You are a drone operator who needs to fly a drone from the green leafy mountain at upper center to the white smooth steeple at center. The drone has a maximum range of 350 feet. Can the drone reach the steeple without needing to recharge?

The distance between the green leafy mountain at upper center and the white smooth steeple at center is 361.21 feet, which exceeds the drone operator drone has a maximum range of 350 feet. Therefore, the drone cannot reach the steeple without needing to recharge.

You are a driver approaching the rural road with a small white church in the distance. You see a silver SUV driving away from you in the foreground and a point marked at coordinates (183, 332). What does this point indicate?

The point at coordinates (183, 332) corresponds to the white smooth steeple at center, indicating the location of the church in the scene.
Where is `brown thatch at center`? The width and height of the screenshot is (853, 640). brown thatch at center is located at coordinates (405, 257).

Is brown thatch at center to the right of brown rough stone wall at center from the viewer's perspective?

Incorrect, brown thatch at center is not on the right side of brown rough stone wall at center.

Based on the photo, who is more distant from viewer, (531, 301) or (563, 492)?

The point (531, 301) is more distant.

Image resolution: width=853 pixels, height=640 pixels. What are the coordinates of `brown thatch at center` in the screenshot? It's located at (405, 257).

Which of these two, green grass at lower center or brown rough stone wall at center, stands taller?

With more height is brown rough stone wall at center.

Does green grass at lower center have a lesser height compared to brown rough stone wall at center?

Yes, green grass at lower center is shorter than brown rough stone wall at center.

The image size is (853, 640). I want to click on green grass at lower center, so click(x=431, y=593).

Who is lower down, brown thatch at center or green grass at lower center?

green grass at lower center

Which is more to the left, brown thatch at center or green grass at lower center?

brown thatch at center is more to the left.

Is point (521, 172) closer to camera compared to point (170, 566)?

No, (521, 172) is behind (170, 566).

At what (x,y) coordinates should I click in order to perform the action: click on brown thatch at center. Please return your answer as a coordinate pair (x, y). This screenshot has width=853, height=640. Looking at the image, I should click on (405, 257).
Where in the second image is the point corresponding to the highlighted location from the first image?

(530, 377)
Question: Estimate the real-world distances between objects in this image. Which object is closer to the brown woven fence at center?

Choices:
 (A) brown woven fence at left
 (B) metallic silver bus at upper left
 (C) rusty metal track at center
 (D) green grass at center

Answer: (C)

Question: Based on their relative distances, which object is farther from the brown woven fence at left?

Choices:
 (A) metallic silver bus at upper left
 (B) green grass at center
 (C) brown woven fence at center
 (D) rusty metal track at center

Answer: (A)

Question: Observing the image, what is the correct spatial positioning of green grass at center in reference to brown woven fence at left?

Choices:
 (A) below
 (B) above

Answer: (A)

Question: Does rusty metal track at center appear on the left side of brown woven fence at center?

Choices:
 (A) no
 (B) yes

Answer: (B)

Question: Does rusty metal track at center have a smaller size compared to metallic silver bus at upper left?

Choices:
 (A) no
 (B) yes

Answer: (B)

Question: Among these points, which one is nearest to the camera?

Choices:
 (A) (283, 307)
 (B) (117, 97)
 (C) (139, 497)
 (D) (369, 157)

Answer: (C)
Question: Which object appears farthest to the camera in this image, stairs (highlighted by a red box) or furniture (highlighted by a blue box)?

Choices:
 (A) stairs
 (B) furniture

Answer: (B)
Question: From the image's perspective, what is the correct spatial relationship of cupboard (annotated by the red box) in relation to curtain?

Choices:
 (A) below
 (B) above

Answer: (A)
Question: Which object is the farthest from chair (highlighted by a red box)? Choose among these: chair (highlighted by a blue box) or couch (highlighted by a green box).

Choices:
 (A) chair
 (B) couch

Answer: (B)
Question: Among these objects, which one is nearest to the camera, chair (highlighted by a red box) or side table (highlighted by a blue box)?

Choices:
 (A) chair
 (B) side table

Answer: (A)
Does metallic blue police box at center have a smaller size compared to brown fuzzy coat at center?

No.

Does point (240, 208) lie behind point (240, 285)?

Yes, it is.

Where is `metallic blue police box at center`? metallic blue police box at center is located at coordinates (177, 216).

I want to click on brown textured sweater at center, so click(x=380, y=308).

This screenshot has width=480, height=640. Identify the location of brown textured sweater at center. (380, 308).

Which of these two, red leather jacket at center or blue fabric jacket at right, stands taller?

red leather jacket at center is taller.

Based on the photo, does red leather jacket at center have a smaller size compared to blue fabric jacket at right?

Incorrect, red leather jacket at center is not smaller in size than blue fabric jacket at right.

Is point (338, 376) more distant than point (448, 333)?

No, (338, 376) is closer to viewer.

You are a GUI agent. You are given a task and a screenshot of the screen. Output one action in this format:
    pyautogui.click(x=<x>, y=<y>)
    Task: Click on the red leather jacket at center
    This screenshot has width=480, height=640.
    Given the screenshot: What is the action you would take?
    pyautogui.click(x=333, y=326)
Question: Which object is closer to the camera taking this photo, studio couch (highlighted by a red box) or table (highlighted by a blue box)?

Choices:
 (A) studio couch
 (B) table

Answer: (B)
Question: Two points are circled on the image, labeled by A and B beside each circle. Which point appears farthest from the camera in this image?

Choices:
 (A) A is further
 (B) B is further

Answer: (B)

◇ ◇ ◇ ◇ ◇

● What the exercise asks:
Locate each line of the data above that contains the word "thatch", and copy those lines. Case counts.

● Answer below:
Where is `brown thatch at center`? The width and height of the screenshot is (853, 640). brown thatch at center is located at coordinates (405, 257).
Is brown thatch at center to the right of brown rough stone wall at center from the viewer's perspective?
Incorrect, brown thatch at center is not on the right side of brown rough stone wall at center.
Image resolution: width=853 pixels, height=640 pixels. What are the coordinates of `brown thatch at center` in the screenshot? It's located at (405, 257).
Who is lower down, brown thatch at center or green grass at lower center?
Which is more to the left, brown thatch at center or green grass at lower center?
brown thatch at center is more to the left.
At what (x,y) coordinates should I click in order to perform the action: click on brown thatch at center. Please return your answer as a coordinate pair (x, y). This screenshot has width=853, height=640. Looking at the image, I should click on (405, 257).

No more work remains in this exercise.